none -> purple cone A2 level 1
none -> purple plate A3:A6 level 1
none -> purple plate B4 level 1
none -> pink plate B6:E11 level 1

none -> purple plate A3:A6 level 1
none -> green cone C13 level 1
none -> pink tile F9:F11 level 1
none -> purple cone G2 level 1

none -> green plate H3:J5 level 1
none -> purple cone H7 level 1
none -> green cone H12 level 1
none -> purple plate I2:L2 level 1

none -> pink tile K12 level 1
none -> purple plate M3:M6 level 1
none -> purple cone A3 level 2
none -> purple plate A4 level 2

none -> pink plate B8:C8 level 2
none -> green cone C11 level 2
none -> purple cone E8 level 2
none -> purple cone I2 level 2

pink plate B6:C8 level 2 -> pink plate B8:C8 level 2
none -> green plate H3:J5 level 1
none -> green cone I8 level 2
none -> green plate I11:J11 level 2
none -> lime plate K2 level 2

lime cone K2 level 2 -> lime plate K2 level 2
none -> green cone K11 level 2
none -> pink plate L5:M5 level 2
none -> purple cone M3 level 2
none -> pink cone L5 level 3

-.-.-

Every record listed above needs to be written out again exactly.

WRITTEN RESPONSE
none -> purple cone A2 level 1
none -> purple plate A3:A6 level 1
none -> purple plate B4 level 1
none -> pink plate B6:E11 level 1

none -> purple plate A3:A6 level 1
none -> green cone C13 level 1
none -> pink tile F9:F11 level 1
none -> purple cone G2 level 1

none -> green plate H3:J5 level 1
none -> purple cone H7 level 1
none -> green cone H12 level 1
none -> purple plate I2:L2 level 1

none -> pink tile K12 level 1
none -> purple plate M3:M6 level 1
none -> purple cone A3 level 2
none -> purple plate A4 level 2

none -> pink plate B8:C8 level 2
none -> green cone C11 level 2
none -> purple cone E8 level 2
none -> purple cone I2 level 2

pink plate B6:C8 level 2 -> pink plate B8:C8 level 2
none -> green plate H3:J5 level 1
none -> green cone I8 level 2
none -> green plate I11:J11 level 2
none -> lime plate K2 level 2

lime cone K2 level 2 -> lime plate K2 level 2
none -> green cone K11 level 2
none -> pink plate L5:M5 level 2
none -> purple cone M3 level 2
none -> pink cone L5 level 3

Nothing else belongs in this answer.